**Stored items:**

· · ·

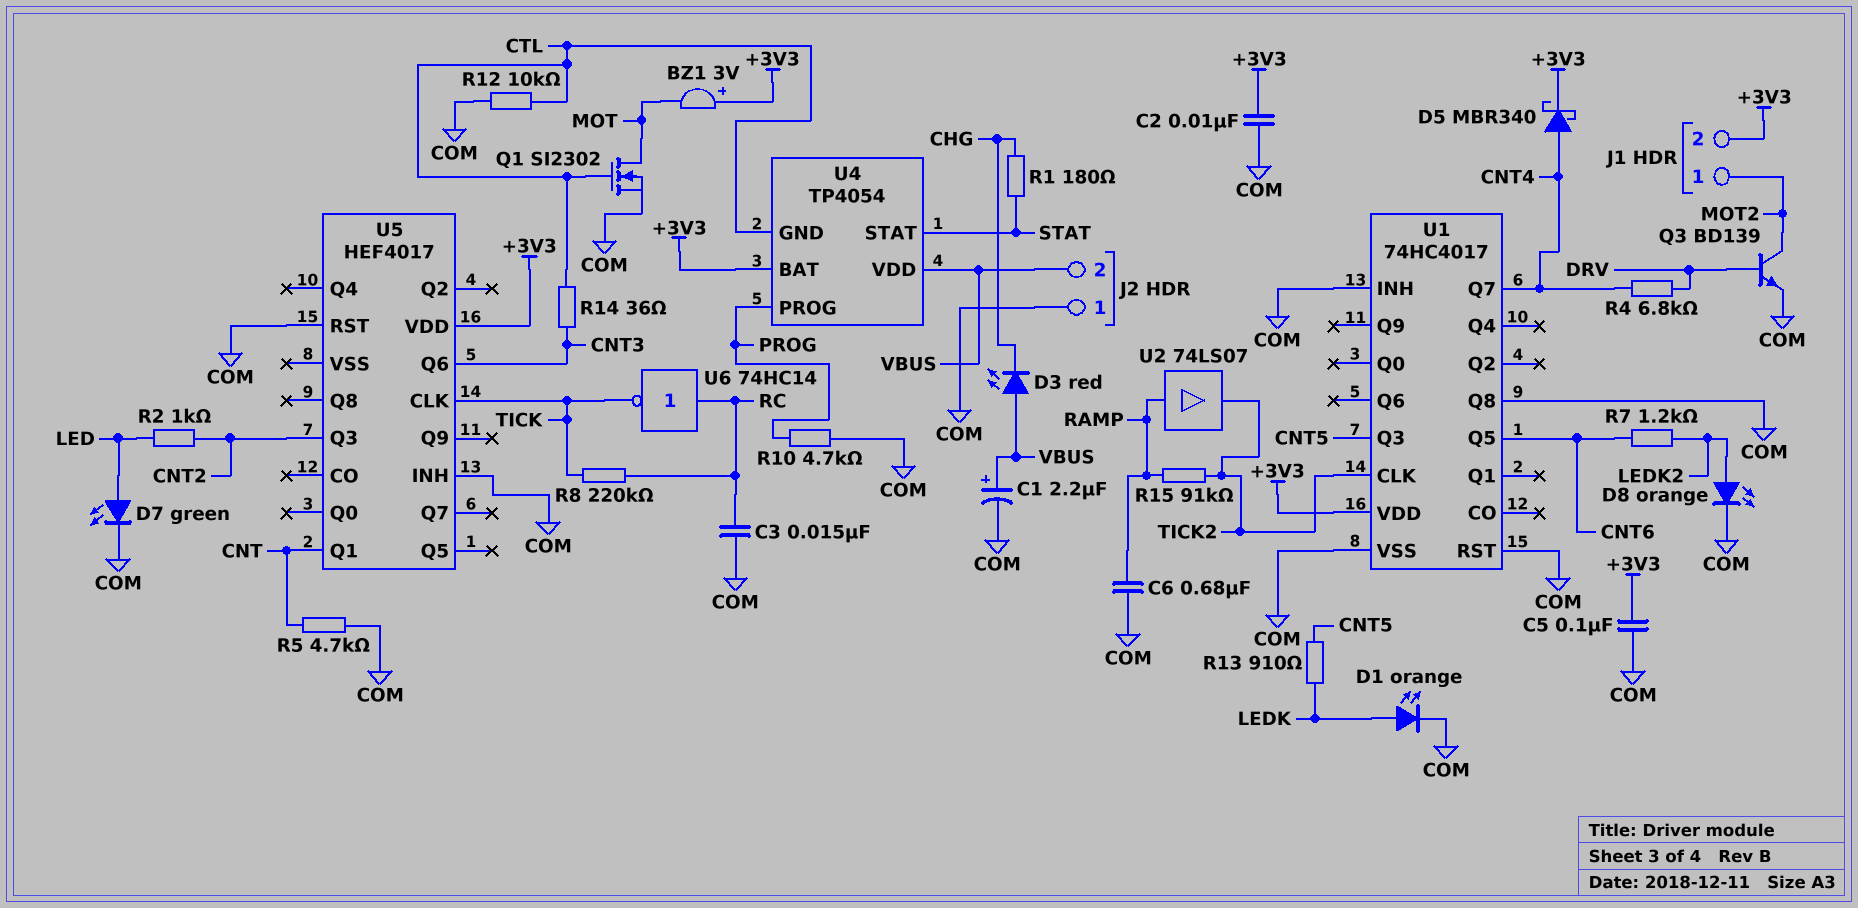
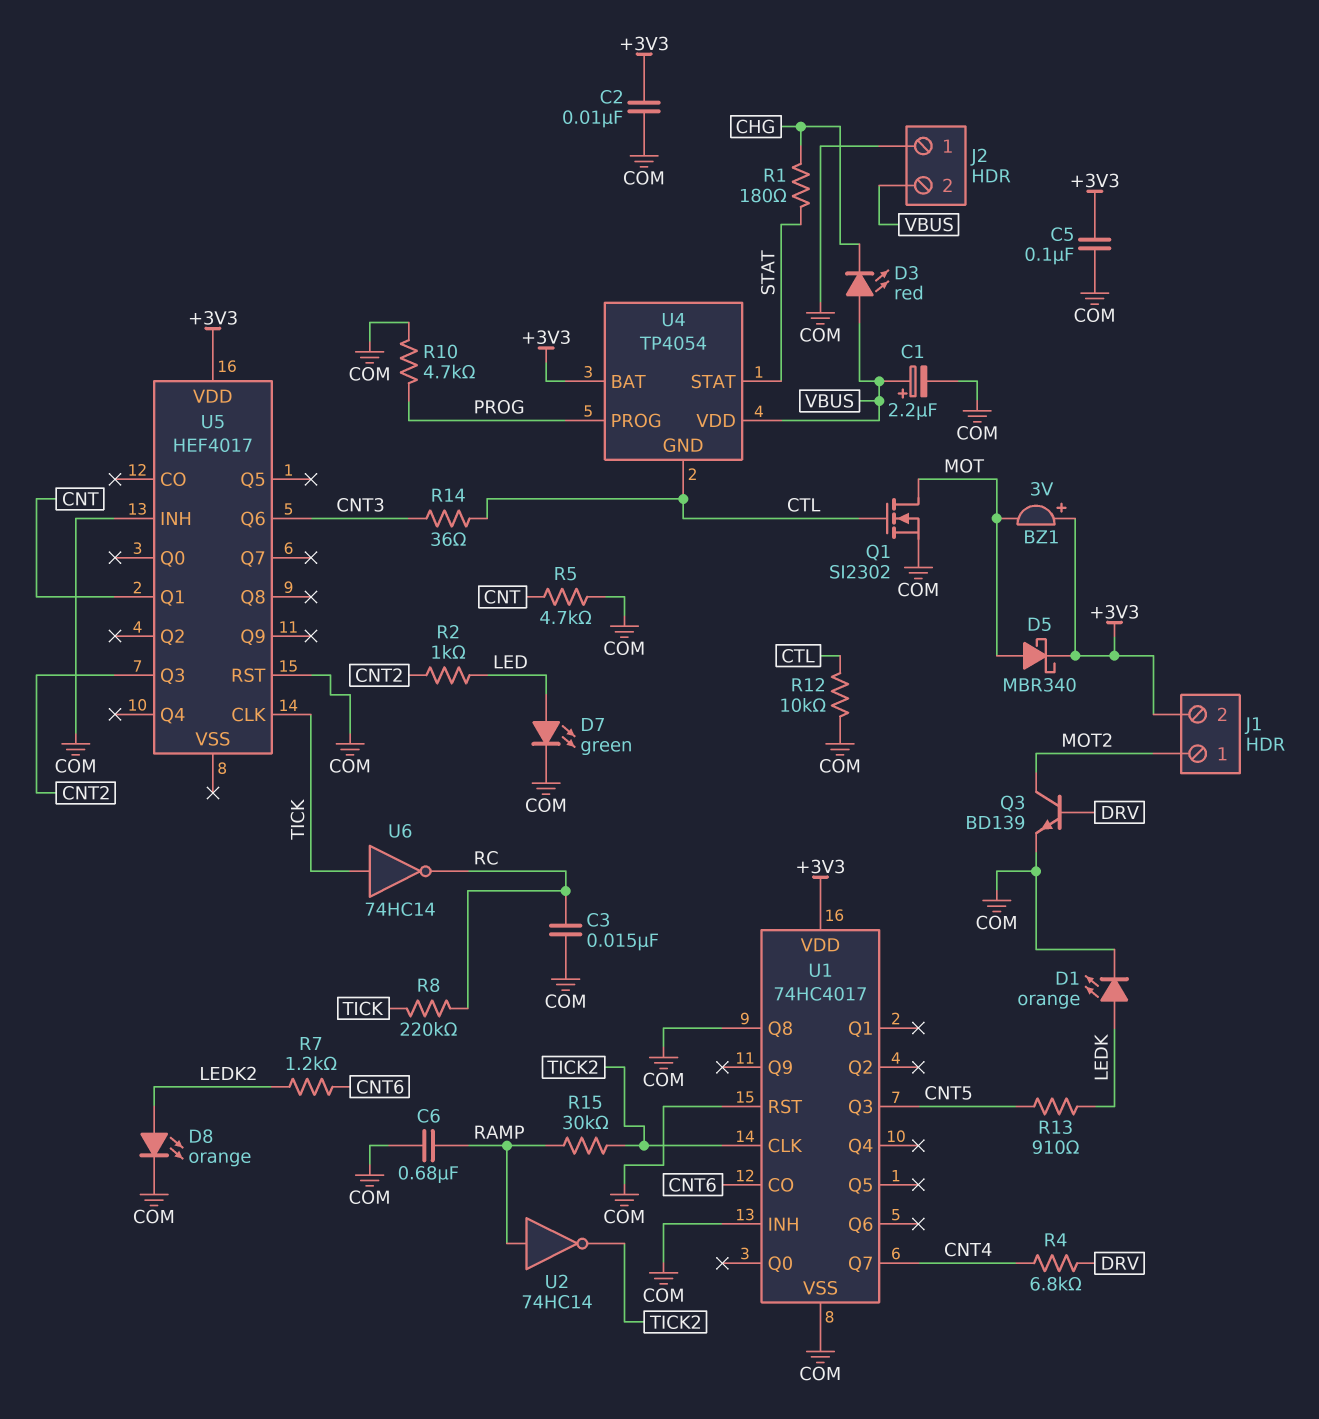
D5: schottky MBR340 (A CNT4, K +3V3) -> schottky MBR340 (A MOT, K +3V3)
R15: 91k (RAMP, TICK2) -> 30k (RAMP, TICK2)
U1 pin CO: none -> CNT6
U1 pin Q5: CNT6 -> none
U2: buffer 74LS07 (in RAMP, out TICK2) -> NOT 74HC14 (in RAMP, out TICK2)
U6: NOT 74HC14 (in RC, out TICK) -> NOT 74HC14 (in TICK, out RC)

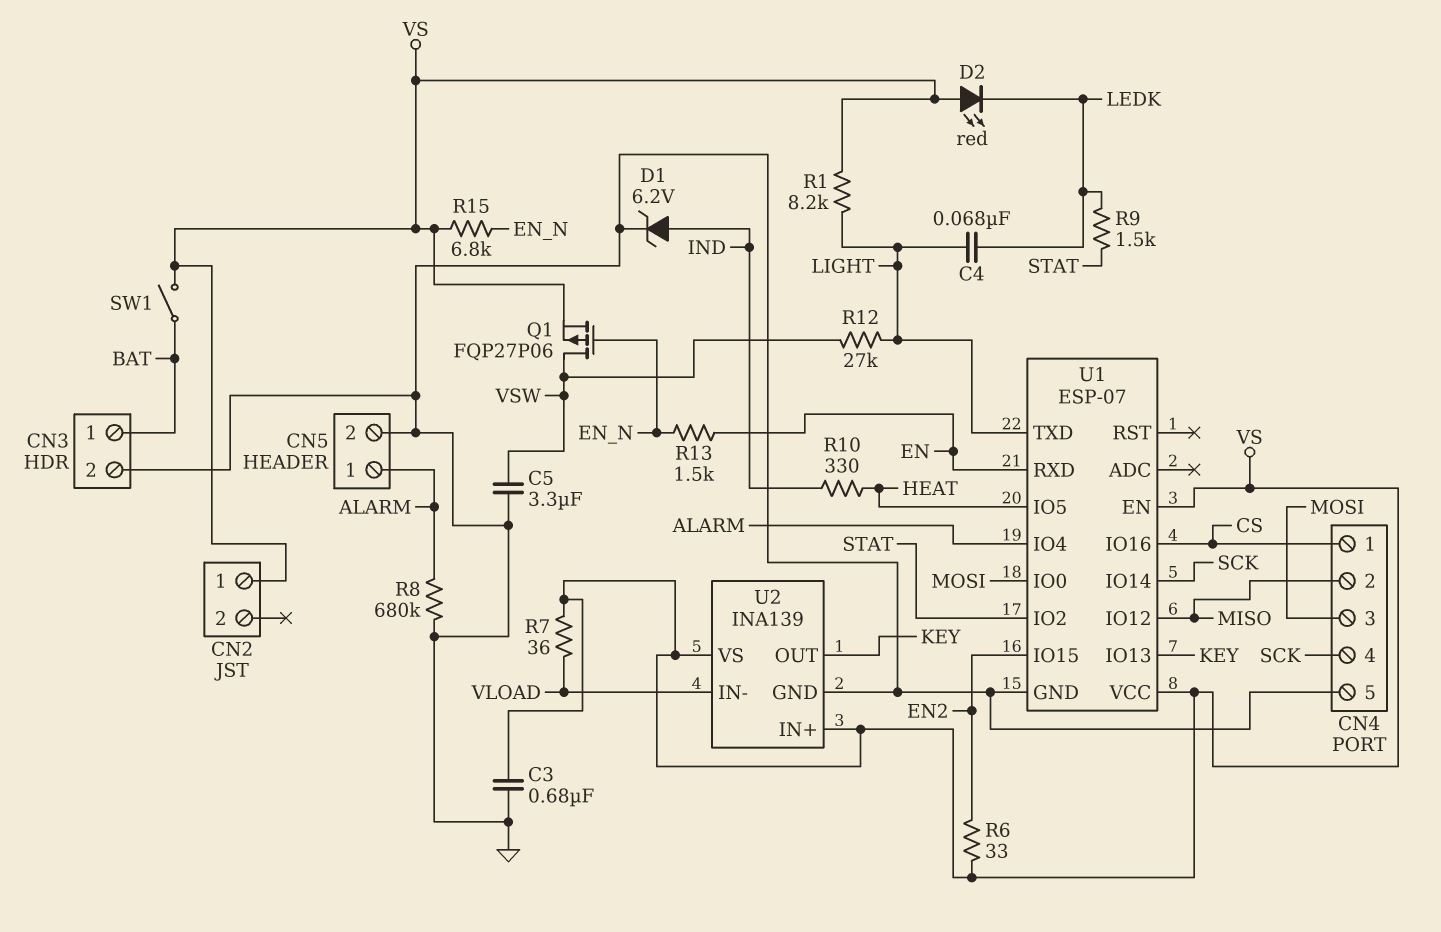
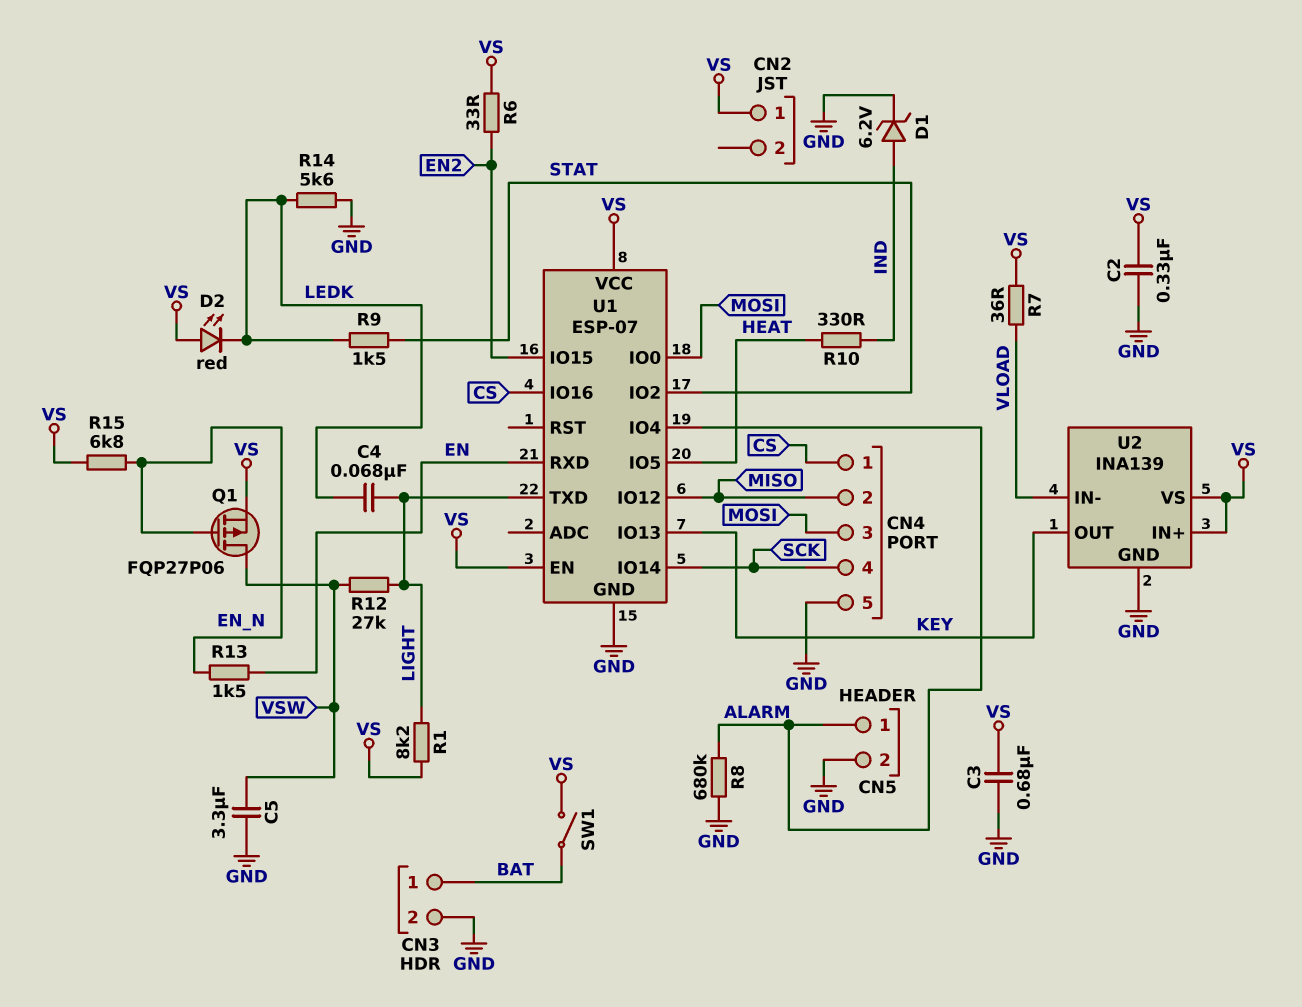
C2: none -> 330nF (GND, VS)
R14: none -> 5.6k (GND, LEDK)

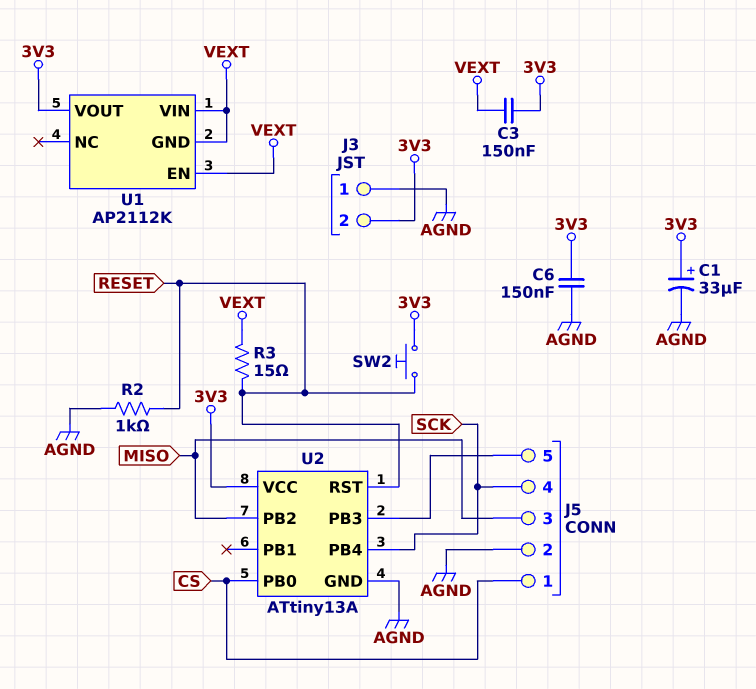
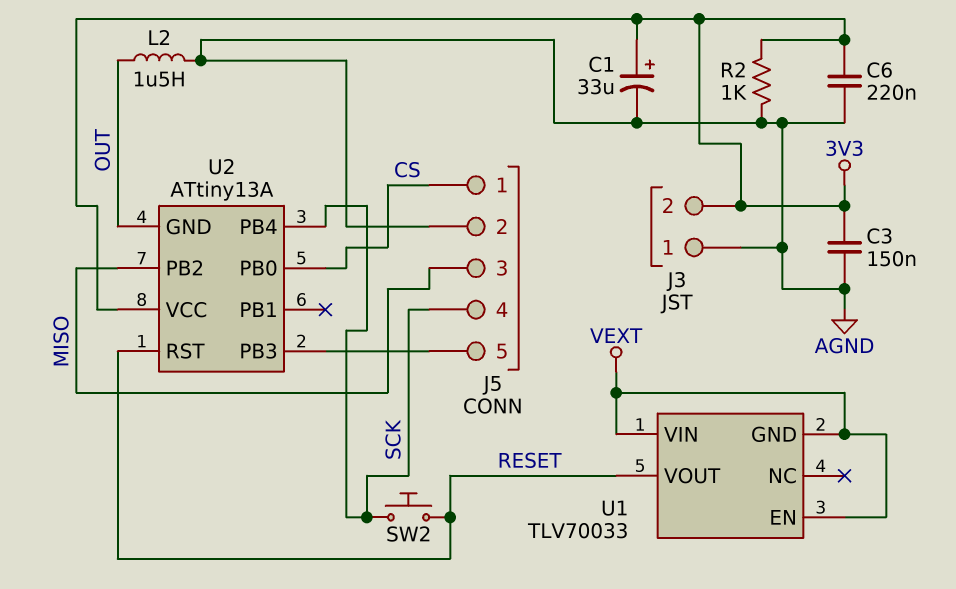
C3: 150nF (3V3, VEXT) -> 150nF (3V3, AGND)
C6: 150nF (3V3, AGND) -> 220nF (3V3, AGND)
L2: none -> 1.5uH (AGND, OUT)
R2: 1k (AGND, RESET) -> 1k (3V3, AGND)
R3: 15 (RESET, VEXT) -> none
SW2: button (3V3, RESET) -> button (RESET, SCK)
U1: AP2112K -> TLV70033
U1 pin VOUT: 3V3 -> RESET
U2 pin GND: AGND -> OUT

· · ·

**WHAT IS NEEDED:**
Nothing may be altered when you restate the records, but every picture must be dropped.

**EXERCISE OUTPUT:**
D5: schottky MBR340 (A CNT4, K +3V3) -> schottky MBR340 (A MOT, K +3V3)
R15: 91k (RAMP, TICK2) -> 30k (RAMP, TICK2)
U1 pin CO: none -> CNT6
U1 pin Q5: CNT6 -> none
U2: buffer 74LS07 (in RAMP, out TICK2) -> NOT 74HC14 (in RAMP, out TICK2)
U6: NOT 74HC14 (in RC, out TICK) -> NOT 74HC14 (in TICK, out RC)

C2: none -> 330nF (GND, VS)
R14: none -> 5.6k (GND, LEDK)

C3: 150nF (3V3, VEXT) -> 150nF (3V3, AGND)
C6: 150nF (3V3, AGND) -> 220nF (3V3, AGND)
L2: none -> 1.5uH (AGND, OUT)
R2: 1k (AGND, RESET) -> 1k (3V3, AGND)
R3: 15 (RESET, VEXT) -> none
SW2: button (3V3, RESET) -> button (RESET, SCK)
U1: AP2112K -> TLV70033
U1 pin VOUT: 3V3 -> RESET
U2 pin GND: AGND -> OUT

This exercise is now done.